- **AIM OF THE EXERCISE**
Records follow. Pull out every line that contains "button".

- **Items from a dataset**
┌──
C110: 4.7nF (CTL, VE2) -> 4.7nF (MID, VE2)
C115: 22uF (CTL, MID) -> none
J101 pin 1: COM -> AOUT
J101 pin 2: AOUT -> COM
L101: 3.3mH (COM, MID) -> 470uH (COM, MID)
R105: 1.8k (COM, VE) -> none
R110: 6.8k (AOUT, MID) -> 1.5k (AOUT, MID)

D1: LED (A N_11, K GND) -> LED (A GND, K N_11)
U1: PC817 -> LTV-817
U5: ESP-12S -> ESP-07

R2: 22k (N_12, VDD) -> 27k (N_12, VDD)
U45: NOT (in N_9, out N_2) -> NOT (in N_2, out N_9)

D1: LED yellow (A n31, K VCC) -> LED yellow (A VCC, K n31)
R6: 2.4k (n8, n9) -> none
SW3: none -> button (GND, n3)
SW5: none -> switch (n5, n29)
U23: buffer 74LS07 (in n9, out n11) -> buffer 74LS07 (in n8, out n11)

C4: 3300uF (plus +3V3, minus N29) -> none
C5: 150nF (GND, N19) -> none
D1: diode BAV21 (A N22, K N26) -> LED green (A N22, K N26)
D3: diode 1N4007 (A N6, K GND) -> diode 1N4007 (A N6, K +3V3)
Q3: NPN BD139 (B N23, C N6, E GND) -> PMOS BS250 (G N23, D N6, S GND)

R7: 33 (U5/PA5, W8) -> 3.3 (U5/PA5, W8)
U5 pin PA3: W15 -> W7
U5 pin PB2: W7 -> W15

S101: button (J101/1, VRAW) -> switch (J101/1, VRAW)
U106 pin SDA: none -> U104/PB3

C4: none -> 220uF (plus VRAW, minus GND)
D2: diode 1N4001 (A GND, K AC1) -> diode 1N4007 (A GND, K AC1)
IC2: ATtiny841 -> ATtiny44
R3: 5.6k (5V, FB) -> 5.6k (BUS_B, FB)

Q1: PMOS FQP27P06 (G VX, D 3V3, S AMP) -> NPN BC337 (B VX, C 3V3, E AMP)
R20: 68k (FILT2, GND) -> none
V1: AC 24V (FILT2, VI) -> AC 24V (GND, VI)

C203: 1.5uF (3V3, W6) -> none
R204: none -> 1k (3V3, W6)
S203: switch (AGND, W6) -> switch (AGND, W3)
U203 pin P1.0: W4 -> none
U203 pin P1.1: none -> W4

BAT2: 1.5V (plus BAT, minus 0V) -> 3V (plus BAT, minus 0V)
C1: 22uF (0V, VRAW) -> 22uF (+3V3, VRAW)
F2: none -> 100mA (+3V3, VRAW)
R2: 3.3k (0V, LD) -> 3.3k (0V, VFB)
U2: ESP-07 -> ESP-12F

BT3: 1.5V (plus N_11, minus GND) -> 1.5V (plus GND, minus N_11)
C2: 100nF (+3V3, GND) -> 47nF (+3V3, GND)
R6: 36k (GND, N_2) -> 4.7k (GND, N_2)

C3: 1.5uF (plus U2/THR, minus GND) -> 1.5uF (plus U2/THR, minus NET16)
└──
- **EXERCISE OUTPUT**
SW3: none -> button (GND, n3)
S101: button (J101/1, VRAW) -> switch (J101/1, VRAW)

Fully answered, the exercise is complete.